┌──

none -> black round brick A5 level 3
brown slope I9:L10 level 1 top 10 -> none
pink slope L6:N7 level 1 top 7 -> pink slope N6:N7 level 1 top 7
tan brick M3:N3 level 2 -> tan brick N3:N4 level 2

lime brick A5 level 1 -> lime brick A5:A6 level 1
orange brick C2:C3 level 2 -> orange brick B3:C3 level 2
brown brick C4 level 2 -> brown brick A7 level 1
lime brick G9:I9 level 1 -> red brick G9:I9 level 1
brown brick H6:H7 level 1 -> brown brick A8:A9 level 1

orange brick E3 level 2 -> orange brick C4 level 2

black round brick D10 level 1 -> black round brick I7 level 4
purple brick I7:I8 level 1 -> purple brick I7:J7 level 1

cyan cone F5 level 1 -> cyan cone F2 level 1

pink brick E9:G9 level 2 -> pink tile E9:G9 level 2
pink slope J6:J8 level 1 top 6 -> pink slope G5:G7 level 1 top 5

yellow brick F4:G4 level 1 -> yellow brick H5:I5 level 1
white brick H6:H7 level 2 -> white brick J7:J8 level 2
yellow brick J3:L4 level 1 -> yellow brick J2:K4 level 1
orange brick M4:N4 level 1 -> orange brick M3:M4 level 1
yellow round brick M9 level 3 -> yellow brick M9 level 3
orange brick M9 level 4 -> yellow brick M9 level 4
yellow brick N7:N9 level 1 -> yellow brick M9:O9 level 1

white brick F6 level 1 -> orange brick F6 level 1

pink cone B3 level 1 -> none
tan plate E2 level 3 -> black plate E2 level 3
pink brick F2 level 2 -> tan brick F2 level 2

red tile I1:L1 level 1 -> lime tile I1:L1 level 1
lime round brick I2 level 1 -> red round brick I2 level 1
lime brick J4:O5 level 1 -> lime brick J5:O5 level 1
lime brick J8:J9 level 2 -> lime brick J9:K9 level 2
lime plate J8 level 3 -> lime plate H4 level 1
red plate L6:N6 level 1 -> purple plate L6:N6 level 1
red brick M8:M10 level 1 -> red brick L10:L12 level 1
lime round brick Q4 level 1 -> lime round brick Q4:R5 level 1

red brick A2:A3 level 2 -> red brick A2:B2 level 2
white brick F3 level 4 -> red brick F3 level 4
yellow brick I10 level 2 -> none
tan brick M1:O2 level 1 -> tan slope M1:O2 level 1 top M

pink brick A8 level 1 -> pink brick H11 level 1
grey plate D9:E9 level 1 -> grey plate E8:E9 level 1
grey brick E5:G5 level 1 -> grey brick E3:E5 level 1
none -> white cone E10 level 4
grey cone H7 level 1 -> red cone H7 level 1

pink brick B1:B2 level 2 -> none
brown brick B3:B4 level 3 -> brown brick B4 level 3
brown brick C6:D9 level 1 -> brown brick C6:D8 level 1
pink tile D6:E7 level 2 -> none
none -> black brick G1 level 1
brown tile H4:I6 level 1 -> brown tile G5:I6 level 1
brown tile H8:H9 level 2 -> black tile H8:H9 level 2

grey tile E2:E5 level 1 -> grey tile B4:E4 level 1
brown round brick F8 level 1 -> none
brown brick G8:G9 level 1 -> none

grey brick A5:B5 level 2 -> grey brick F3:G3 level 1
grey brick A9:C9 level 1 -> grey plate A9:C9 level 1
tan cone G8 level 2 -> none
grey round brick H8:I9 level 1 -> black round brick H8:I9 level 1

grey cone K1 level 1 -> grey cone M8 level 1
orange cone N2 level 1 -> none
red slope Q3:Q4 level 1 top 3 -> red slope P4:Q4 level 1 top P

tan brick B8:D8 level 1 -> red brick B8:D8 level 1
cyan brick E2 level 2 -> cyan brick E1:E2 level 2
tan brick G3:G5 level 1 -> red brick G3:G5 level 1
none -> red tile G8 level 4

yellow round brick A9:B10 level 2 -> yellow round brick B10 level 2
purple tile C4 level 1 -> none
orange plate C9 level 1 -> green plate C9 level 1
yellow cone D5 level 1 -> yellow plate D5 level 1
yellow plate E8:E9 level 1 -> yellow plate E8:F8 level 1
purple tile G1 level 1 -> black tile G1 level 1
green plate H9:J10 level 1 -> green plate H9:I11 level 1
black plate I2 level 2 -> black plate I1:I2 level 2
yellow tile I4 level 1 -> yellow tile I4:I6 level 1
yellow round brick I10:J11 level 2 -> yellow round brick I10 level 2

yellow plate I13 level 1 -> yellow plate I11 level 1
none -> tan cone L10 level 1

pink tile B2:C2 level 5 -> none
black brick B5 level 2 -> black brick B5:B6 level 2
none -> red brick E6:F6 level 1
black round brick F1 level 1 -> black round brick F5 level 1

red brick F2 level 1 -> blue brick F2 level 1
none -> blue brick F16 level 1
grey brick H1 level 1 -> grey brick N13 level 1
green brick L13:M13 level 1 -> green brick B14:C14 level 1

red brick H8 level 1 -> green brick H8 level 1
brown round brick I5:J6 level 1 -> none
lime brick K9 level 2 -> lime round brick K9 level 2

└──

» Goal of the exercise
Give the lines again, exactly as they stand, from the beginning of the data through the line with "purple brick I7:I8".

» Output
none -> black round brick A5 level 3
brown slope I9:L10 level 1 top 10 -> none
pink slope L6:N7 level 1 top 7 -> pink slope N6:N7 level 1 top 7
tan brick M3:N3 level 2 -> tan brick N3:N4 level 2

lime brick A5 level 1 -> lime brick A5:A6 level 1
orange brick C2:C3 level 2 -> orange brick B3:C3 level 2
brown brick C4 level 2 -> brown brick A7 level 1
lime brick G9:I9 level 1 -> red brick G9:I9 level 1
brown brick H6:H7 level 1 -> brown brick A8:A9 level 1

orange brick E3 level 2 -> orange brick C4 level 2

black round brick D10 level 1 -> black round brick I7 level 4
purple brick I7:I8 level 1 -> purple brick I7:J7 level 1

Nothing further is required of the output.